# Recorded data
◇ ◇ ◇ ◇ ◇ ◇ ◇
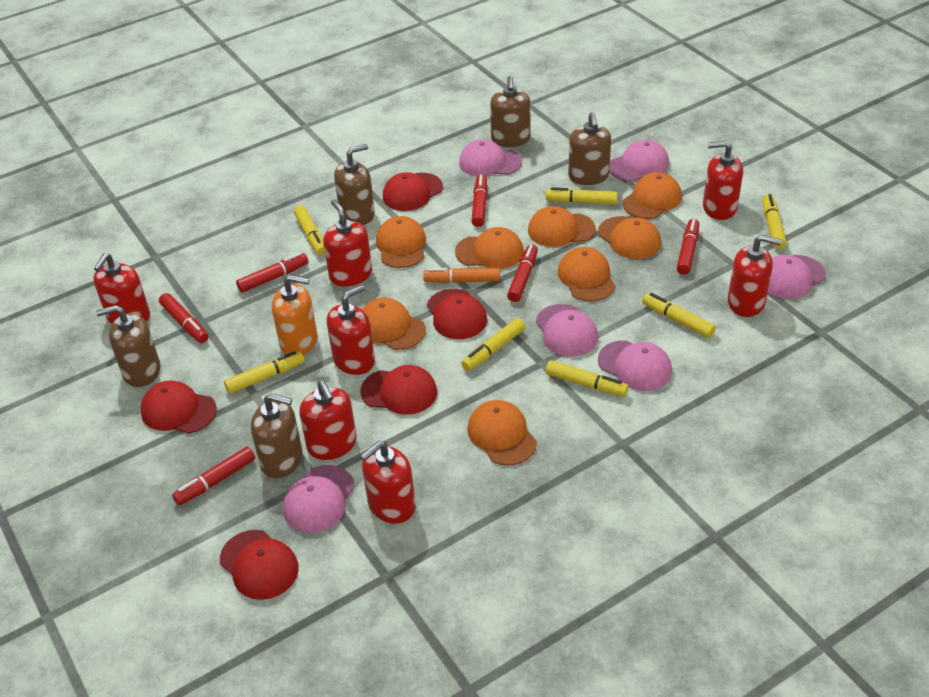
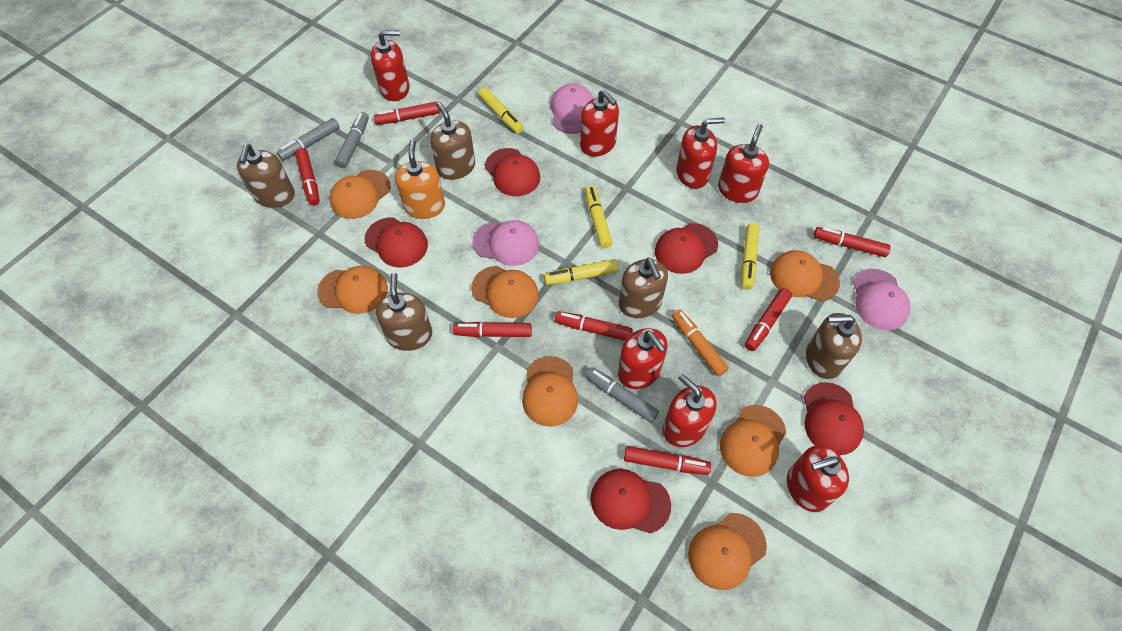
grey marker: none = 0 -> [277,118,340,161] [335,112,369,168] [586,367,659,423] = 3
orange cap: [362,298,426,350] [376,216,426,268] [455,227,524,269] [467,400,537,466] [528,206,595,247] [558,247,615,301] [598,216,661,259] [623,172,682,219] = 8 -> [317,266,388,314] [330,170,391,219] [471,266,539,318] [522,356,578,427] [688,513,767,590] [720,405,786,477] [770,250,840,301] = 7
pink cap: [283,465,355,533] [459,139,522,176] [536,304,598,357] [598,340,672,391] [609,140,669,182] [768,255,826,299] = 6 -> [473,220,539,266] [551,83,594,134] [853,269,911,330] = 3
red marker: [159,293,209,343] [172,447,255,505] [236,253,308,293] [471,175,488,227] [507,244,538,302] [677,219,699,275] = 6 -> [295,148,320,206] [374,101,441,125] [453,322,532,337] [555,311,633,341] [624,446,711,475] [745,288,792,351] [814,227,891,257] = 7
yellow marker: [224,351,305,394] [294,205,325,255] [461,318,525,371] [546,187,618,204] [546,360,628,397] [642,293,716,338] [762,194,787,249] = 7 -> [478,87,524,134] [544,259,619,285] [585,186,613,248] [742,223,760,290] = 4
◇ ◇ ◇ ◇ ◇ ◇ ◇
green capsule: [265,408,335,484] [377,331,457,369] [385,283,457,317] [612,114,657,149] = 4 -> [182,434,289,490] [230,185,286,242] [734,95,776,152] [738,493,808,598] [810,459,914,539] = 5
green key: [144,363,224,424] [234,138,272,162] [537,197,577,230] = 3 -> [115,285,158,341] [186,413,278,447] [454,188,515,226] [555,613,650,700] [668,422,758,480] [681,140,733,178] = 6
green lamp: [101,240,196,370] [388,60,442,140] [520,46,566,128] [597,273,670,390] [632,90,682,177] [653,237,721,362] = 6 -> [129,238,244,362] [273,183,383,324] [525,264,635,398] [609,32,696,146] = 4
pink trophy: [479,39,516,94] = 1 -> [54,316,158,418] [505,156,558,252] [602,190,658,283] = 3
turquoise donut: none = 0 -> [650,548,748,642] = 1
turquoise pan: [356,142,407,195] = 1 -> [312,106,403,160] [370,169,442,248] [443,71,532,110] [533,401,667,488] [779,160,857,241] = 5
◇ ◇ ◇ ◇ ◇ ◇ ◇
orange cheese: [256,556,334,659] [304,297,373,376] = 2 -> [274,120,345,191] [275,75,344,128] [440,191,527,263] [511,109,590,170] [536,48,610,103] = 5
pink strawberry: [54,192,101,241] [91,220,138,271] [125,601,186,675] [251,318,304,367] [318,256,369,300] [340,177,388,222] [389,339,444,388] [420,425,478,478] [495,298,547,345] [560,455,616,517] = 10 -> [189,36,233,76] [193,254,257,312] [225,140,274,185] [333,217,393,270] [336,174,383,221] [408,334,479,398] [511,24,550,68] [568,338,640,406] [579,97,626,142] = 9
◇ ◇ ◇ ◇ ◇ ◇ ◇
# What this task involves
Write out only the lines that run from the line containing "green key: [144,363,224,424]" through the line containing "turquoise pan: [356,142,407,195]", both included, exactly as they appear above.

# Solved exercise
green key: [144,363,224,424] [234,138,272,162] [537,197,577,230] = 3 -> [115,285,158,341] [186,413,278,447] [454,188,515,226] [555,613,650,700] [668,422,758,480] [681,140,733,178] = 6
green lamp: [101,240,196,370] [388,60,442,140] [520,46,566,128] [597,273,670,390] [632,90,682,177] [653,237,721,362] = 6 -> [129,238,244,362] [273,183,383,324] [525,264,635,398] [609,32,696,146] = 4
pink trophy: [479,39,516,94] = 1 -> [54,316,158,418] [505,156,558,252] [602,190,658,283] = 3
turquoise donut: none = 0 -> [650,548,748,642] = 1
turquoise pan: [356,142,407,195] = 1 -> [312,106,403,160] [370,169,442,248] [443,71,532,110] [533,401,667,488] [779,160,857,241] = 5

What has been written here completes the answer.